[Records from a data source]
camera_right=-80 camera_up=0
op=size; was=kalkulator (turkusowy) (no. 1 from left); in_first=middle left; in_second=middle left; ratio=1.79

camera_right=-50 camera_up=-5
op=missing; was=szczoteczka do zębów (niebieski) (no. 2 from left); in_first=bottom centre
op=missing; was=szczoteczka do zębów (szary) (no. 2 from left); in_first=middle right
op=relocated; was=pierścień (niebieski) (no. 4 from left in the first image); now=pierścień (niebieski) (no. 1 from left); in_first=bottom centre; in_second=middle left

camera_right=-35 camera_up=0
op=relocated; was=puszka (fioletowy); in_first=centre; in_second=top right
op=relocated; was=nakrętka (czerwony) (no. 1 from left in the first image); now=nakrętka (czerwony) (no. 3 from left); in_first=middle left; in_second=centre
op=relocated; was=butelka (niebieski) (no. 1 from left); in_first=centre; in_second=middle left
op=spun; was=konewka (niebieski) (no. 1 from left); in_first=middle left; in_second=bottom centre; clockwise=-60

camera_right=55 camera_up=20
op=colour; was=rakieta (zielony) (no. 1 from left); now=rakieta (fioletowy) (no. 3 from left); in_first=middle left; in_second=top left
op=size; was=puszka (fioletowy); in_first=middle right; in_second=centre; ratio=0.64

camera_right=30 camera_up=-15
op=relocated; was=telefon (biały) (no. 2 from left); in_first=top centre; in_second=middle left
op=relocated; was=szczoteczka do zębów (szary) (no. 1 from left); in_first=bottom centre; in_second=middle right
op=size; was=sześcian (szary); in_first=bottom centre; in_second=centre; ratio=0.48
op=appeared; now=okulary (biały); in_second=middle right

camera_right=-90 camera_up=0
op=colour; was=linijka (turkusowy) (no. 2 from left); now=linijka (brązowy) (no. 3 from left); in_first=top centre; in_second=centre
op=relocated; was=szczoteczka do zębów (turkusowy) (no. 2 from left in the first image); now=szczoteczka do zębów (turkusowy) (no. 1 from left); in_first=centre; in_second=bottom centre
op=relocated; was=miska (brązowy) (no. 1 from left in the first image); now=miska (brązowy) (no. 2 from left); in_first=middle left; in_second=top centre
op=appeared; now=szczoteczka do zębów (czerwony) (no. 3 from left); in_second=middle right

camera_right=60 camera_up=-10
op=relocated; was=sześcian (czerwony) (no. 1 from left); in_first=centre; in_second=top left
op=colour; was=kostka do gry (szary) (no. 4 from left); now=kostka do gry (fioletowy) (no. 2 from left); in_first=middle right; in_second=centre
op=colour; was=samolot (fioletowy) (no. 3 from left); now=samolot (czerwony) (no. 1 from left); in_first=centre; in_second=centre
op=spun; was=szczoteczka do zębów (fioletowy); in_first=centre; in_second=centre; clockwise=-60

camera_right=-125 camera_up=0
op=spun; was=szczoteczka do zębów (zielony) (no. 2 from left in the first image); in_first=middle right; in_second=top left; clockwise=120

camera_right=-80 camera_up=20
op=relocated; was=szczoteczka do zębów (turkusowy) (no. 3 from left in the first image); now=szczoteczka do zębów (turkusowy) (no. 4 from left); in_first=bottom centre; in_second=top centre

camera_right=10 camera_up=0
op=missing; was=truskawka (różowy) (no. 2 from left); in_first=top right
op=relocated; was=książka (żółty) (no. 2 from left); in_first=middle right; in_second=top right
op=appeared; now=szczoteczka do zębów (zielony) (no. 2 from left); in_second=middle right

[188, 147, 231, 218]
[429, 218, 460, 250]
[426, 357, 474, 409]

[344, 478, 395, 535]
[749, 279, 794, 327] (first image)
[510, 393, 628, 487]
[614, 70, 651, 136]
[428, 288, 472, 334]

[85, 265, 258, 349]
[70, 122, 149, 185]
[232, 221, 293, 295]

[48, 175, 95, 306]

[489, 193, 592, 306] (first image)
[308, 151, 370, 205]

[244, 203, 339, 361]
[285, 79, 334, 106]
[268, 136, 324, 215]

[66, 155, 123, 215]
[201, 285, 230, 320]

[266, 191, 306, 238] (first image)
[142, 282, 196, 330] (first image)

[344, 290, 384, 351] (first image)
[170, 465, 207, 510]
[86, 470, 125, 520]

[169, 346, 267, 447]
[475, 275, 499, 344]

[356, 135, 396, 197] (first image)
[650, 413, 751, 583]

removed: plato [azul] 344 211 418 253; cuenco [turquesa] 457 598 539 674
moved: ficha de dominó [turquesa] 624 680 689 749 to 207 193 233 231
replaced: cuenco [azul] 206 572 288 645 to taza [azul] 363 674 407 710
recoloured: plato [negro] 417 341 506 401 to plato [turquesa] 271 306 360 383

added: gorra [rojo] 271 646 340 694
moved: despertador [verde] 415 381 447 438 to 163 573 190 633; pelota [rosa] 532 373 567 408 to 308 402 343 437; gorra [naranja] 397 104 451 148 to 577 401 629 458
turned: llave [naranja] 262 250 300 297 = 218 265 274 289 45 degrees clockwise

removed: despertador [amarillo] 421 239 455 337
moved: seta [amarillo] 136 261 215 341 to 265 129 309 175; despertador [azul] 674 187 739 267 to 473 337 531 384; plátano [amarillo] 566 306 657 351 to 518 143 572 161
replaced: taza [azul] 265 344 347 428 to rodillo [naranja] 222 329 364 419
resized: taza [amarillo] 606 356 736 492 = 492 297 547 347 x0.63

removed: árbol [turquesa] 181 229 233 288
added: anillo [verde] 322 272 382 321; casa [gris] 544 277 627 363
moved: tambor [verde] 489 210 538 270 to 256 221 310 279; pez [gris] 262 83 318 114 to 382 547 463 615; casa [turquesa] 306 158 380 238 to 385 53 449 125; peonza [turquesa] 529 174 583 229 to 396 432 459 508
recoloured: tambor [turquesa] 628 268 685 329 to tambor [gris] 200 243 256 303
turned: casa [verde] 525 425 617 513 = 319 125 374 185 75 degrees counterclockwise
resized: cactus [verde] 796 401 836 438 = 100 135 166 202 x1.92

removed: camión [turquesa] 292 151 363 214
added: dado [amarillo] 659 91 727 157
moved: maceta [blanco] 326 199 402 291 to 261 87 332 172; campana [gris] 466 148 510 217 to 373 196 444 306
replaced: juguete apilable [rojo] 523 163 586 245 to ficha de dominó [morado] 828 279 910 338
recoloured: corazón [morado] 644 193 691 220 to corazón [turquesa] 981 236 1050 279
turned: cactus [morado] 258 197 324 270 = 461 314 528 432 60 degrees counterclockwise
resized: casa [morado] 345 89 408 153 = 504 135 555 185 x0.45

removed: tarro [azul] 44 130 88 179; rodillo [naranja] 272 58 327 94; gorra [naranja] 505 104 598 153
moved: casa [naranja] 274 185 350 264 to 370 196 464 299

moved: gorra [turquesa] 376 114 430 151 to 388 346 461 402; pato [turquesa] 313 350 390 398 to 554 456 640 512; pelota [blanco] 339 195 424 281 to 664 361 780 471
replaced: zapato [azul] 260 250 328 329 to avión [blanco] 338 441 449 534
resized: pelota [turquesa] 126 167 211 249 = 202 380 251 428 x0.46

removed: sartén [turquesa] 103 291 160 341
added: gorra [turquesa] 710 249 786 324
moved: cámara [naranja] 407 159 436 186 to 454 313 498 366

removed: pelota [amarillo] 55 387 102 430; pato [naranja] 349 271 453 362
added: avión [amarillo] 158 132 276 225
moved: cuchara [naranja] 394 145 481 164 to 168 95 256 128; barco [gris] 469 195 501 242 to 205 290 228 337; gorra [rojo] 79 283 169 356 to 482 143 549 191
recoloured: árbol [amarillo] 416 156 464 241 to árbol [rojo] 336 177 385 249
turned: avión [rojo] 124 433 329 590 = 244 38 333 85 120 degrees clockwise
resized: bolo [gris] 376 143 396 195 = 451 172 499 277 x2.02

Assigned task
Reproduce precisely, and with no line left out, each line from the top of the entries through the line that carries "op=missing; was=szczoteczka do zębów (szary)".

Solution for this problem
camera_right=-80 camera_up=0
op=size; was=kalkulator (turkusowy) (no. 1 from left); in_first=middle left; in_second=middle left; ratio=1.79

camera_right=-50 camera_up=-5
op=missing; was=szczoteczka do zębów (niebieski) (no. 2 from left); in_first=bottom centre
op=missing; was=szczoteczka do zębów (szary) (no. 2 from left); in_first=middle right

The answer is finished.